##### Recorded data

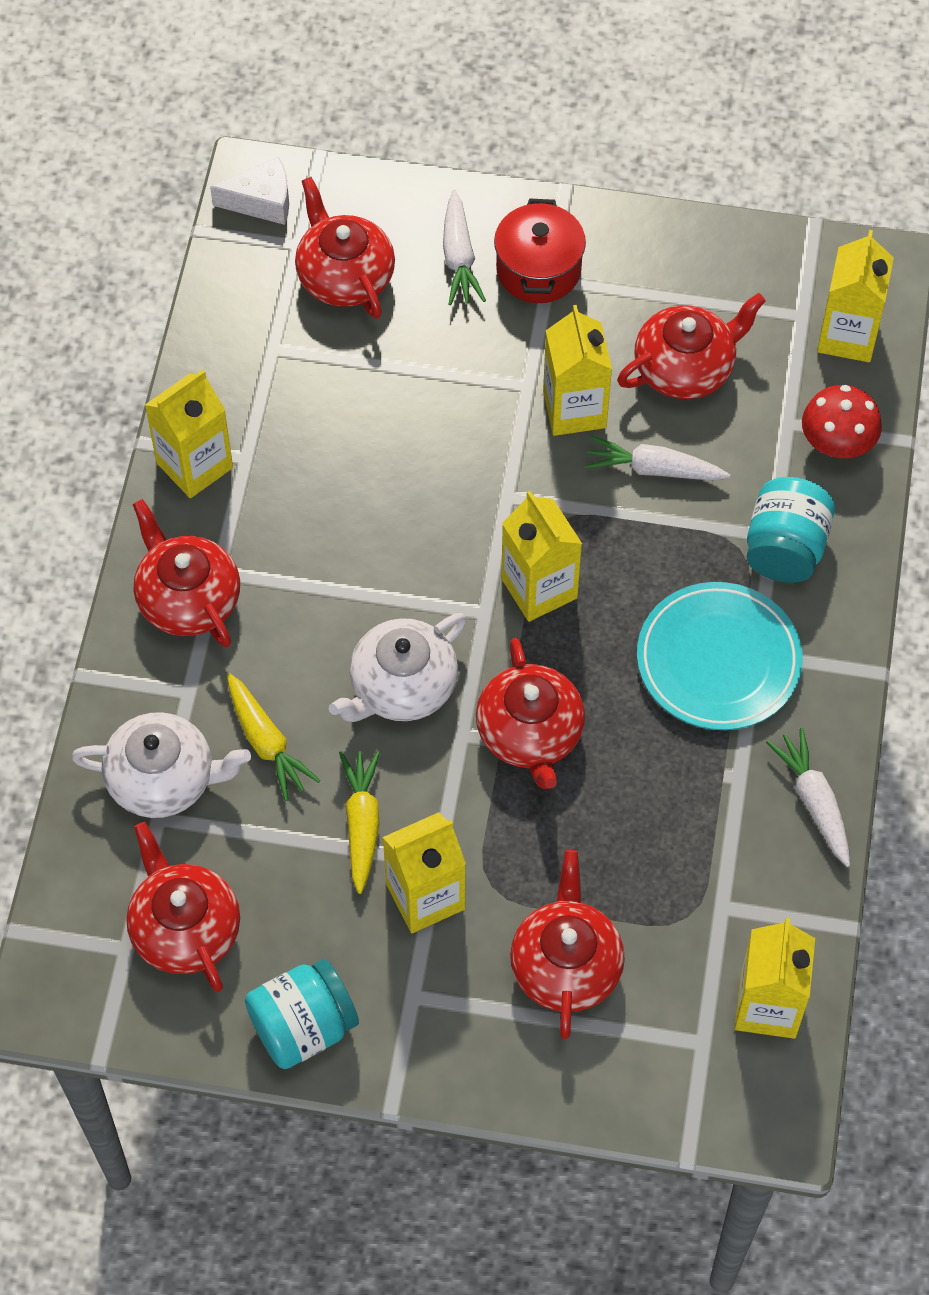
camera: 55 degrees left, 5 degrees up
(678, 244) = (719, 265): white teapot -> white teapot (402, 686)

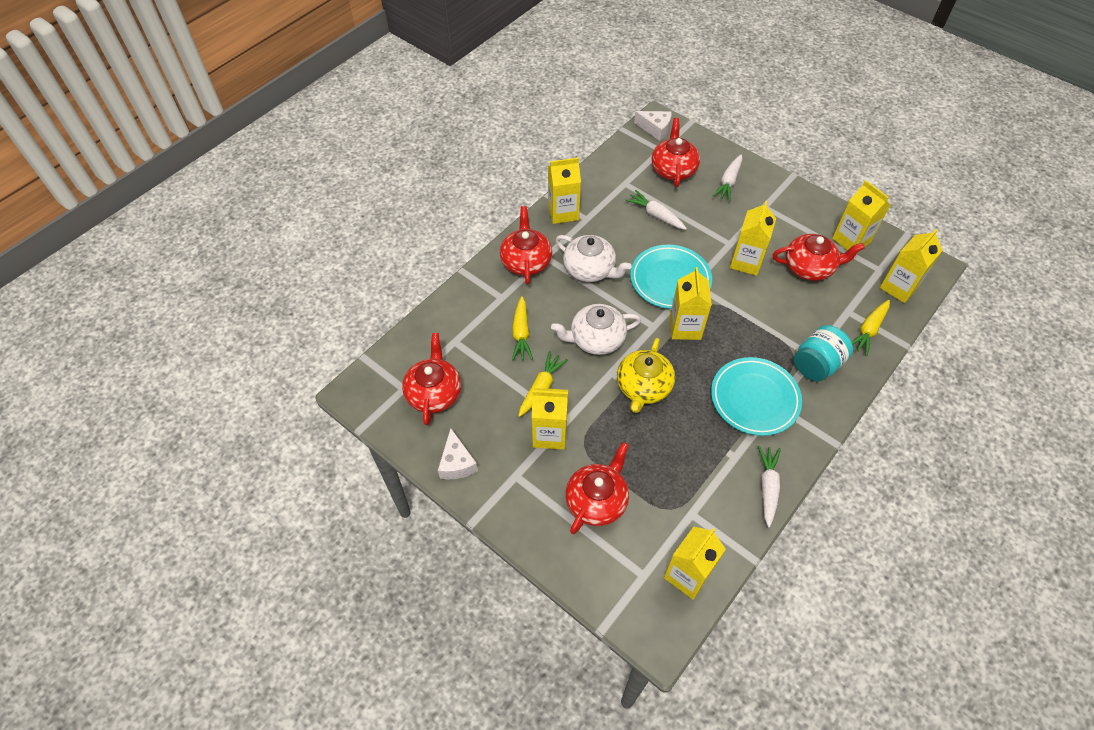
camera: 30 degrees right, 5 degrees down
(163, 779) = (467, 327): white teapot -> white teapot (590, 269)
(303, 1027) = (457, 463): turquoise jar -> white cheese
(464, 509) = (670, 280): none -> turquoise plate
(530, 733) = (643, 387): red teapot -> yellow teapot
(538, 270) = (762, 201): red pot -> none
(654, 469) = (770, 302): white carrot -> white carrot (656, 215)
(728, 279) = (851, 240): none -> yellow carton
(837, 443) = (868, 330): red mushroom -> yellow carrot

##########
##### Recorded data

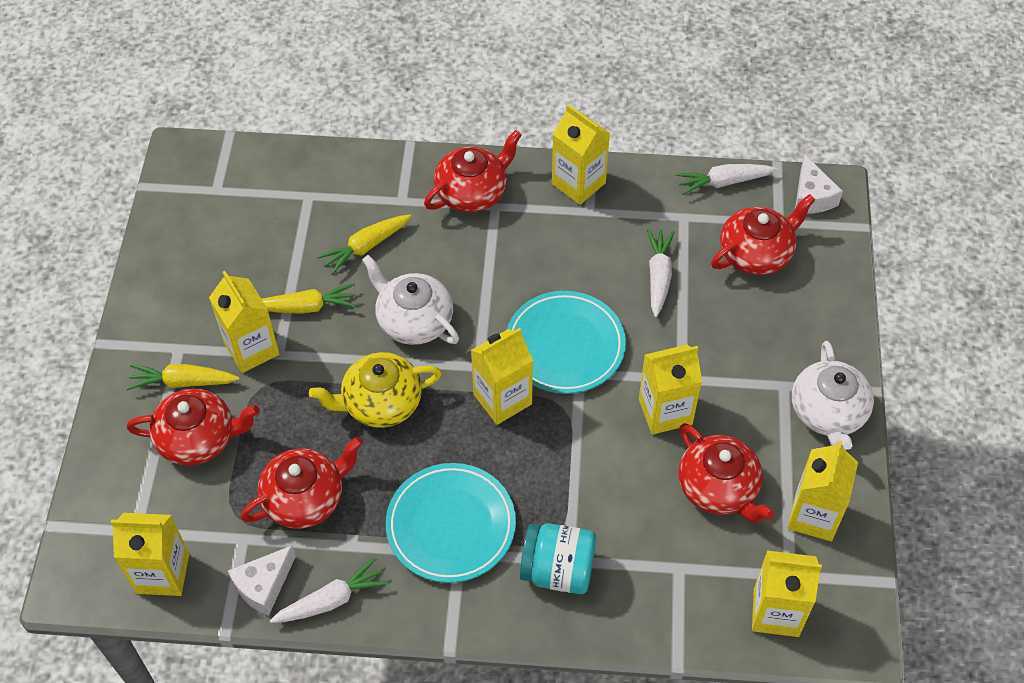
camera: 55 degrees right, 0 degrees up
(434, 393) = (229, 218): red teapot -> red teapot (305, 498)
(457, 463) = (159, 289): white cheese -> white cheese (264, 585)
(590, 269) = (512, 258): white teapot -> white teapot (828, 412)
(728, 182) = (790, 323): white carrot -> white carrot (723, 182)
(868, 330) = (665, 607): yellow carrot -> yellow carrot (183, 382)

##########

Gather all lines with the string "cheese" from the data.

* **Response box**
(303, 1027) = (457, 463): turquoise jar -> white cheese
(457, 463) = (159, 289): white cheese -> white cheese (264, 585)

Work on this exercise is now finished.